» **RECORDS FOR THIS EXERCISE**

^^^^^^^^

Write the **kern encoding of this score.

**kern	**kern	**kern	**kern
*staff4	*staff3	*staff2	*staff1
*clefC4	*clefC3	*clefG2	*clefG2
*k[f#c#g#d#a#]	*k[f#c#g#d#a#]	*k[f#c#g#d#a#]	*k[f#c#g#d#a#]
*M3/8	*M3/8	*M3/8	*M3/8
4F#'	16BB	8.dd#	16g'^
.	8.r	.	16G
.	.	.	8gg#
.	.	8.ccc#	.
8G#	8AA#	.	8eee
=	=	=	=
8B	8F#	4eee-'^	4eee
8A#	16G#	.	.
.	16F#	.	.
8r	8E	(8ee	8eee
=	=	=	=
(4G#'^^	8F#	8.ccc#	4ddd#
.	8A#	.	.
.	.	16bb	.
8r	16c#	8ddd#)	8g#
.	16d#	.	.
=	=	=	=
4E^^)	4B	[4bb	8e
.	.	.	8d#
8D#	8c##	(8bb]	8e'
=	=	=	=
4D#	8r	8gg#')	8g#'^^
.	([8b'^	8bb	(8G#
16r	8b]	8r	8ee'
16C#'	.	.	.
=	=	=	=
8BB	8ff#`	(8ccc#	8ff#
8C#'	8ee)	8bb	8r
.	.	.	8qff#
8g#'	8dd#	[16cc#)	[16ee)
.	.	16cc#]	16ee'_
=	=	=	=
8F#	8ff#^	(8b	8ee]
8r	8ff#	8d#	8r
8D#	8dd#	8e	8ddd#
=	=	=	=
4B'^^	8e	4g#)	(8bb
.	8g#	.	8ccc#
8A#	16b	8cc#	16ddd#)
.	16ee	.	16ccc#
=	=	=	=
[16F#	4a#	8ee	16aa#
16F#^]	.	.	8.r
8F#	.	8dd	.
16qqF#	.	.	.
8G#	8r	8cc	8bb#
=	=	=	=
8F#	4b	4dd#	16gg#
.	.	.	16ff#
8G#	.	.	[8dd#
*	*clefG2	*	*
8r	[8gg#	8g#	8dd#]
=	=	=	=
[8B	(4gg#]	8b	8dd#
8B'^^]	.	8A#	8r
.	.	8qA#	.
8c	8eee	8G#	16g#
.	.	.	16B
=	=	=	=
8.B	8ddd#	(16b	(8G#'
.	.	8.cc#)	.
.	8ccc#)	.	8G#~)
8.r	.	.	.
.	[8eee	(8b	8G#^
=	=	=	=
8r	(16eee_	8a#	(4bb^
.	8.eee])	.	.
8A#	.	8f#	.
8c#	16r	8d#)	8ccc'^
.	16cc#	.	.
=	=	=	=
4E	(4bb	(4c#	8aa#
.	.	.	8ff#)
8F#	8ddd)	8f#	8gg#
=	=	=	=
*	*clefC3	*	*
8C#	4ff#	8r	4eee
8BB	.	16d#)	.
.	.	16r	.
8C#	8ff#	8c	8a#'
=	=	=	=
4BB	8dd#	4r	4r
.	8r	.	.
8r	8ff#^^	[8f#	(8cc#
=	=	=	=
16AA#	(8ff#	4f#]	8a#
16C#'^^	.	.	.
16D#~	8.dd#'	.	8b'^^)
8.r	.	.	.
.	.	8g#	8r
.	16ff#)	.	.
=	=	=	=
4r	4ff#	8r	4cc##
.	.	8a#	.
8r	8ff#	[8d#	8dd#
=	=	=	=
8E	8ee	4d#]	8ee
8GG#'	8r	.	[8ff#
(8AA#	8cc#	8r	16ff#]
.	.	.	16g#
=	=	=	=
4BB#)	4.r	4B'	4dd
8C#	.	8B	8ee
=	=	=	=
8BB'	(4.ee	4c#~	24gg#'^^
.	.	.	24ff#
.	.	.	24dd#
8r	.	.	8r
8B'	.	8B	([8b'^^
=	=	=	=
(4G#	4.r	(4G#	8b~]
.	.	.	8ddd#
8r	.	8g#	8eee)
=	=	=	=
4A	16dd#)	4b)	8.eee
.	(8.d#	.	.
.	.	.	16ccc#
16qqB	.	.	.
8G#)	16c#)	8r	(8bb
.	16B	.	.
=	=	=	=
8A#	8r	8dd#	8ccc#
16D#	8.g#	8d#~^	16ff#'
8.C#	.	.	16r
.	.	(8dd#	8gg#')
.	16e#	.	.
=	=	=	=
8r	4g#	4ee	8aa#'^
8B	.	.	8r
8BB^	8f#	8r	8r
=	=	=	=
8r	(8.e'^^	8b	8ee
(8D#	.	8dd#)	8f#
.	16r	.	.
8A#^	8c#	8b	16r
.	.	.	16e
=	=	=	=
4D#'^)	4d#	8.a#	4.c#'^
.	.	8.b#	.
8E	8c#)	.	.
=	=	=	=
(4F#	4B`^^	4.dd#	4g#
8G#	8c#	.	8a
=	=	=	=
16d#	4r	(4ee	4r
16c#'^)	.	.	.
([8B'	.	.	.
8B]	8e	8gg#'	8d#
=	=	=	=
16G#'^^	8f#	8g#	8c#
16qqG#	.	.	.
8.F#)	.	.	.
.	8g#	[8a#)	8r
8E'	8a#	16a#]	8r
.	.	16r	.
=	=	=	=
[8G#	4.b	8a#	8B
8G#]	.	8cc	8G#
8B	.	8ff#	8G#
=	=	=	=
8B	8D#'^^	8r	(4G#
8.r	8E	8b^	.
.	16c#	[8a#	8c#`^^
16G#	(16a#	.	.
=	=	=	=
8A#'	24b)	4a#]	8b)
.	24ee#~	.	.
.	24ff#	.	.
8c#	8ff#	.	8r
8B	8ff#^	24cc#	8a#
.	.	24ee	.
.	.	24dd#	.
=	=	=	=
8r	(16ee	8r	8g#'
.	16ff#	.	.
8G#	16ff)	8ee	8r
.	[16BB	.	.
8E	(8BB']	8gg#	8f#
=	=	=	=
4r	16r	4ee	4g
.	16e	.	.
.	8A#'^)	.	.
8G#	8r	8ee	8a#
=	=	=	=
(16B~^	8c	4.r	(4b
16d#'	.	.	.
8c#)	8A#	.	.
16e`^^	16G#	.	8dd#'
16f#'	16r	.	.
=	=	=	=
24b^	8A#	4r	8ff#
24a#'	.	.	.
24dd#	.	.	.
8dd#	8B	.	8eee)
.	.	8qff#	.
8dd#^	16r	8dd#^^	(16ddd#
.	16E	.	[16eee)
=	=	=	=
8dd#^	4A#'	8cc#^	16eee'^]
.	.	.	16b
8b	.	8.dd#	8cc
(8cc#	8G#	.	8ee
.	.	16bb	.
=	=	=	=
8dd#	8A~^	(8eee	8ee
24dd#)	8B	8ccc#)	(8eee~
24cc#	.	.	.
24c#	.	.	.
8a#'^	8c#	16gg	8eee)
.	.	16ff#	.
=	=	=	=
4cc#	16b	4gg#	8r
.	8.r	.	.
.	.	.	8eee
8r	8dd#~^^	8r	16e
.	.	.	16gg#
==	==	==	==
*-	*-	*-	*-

^^^^^^^^

» **WORK TO DO**
How many lines in the data above contain the string "kern"? Case matters. Reply with the number alone.

» **ANSWER TO THE TASK**
2